-------- Records for the task --------

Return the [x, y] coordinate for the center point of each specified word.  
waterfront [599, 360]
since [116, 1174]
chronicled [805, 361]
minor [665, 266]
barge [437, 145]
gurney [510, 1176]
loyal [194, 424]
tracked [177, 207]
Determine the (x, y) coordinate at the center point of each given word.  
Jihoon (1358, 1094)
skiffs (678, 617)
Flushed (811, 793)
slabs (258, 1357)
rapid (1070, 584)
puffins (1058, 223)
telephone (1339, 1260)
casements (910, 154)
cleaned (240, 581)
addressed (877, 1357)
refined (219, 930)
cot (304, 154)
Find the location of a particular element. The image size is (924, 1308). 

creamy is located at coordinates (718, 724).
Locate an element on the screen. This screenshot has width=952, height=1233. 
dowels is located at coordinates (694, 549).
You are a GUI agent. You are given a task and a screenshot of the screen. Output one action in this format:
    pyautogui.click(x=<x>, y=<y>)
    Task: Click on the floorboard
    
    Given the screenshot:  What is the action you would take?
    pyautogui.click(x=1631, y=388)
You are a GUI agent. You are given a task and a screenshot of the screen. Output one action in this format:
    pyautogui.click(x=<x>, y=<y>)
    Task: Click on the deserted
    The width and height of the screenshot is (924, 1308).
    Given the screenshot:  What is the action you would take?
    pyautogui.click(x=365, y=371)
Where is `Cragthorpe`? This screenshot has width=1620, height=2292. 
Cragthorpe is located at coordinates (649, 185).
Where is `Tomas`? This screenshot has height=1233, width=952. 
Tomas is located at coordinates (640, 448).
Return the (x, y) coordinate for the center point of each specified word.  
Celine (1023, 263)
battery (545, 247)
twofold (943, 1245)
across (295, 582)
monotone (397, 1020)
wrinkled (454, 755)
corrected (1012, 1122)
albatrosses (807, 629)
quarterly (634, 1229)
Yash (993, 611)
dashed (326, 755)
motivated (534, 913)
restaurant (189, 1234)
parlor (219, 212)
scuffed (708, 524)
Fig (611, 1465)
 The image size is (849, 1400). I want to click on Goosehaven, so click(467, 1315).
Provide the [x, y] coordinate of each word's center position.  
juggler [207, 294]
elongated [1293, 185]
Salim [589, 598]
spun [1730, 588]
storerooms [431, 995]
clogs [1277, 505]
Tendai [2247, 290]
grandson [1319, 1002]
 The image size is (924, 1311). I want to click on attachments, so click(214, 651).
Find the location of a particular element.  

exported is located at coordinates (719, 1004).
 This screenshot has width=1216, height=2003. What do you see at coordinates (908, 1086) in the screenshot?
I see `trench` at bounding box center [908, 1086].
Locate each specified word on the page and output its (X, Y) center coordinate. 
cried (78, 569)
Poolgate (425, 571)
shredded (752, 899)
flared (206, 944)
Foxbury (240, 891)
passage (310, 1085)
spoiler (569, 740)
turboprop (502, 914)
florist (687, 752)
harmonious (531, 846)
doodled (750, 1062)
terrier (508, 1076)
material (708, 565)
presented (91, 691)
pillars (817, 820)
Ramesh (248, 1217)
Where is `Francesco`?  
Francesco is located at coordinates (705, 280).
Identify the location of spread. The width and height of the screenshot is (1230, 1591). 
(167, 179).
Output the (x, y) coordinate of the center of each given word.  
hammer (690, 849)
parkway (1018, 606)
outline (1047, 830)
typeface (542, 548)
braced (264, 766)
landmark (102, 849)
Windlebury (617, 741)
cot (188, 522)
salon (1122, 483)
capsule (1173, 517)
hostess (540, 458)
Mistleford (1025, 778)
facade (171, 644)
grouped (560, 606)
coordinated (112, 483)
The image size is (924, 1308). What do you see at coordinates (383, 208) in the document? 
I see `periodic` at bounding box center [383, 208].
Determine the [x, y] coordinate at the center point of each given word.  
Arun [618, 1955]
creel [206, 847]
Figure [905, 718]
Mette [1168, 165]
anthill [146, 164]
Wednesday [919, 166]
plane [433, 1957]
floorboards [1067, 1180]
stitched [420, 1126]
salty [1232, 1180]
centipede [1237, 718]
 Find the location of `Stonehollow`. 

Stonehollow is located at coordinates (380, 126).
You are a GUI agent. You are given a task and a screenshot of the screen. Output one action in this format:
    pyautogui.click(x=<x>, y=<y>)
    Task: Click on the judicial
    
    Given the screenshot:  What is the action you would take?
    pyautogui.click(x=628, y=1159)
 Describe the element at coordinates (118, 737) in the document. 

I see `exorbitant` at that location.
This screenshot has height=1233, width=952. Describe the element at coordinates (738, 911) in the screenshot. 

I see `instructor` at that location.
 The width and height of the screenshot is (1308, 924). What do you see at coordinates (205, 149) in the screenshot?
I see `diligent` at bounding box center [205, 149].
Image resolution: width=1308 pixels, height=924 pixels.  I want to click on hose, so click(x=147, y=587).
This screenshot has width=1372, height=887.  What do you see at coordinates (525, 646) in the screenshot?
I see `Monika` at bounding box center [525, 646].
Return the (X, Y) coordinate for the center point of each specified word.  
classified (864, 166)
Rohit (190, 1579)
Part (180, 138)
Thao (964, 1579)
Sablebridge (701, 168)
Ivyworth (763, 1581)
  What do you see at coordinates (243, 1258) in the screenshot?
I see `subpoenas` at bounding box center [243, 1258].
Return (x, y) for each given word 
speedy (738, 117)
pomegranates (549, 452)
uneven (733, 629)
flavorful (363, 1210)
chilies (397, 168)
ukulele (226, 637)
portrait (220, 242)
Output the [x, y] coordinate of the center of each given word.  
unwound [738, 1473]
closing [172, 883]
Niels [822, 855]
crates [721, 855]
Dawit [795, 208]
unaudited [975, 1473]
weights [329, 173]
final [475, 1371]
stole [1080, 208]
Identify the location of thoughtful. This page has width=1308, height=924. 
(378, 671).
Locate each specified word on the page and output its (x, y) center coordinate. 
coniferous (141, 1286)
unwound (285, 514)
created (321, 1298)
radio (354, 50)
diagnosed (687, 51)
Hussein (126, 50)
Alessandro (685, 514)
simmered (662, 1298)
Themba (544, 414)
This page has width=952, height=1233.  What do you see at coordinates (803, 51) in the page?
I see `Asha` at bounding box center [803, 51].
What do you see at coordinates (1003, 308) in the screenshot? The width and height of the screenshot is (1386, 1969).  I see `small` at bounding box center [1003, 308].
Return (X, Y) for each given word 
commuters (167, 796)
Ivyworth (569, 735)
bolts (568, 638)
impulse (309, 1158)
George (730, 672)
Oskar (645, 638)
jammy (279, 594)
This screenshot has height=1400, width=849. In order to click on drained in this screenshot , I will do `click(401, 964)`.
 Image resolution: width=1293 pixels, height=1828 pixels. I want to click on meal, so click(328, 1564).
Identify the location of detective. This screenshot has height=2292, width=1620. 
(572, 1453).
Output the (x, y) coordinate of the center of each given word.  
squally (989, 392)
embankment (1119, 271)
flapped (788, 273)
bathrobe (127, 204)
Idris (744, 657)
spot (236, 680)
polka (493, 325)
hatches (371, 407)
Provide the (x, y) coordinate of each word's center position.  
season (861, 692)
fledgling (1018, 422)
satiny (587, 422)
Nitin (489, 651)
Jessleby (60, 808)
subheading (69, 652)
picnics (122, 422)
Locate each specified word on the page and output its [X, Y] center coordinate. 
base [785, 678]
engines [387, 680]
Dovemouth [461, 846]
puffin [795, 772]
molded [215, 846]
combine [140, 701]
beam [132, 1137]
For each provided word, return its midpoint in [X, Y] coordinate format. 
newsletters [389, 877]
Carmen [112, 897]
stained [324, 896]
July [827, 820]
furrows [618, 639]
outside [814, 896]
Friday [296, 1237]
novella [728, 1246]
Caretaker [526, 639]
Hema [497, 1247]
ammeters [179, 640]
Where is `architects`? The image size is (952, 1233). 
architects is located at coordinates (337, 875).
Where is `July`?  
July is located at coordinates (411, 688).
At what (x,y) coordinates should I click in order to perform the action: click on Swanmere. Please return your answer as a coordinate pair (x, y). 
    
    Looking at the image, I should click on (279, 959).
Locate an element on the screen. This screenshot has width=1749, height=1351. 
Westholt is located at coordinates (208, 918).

--------

» What the task asks
Turn the records from the line containing "At what (x,y)" through the line containing "Looking at the" into a numbered list, leaving out any blank lines.

» Correct answer
1. At what (x,y) coordinates should I click in order to perform the action: click on Swanmere. Please return your answer as a coordinate pair (x, y). 
2.     Looking at the image, I should click on (279, 959).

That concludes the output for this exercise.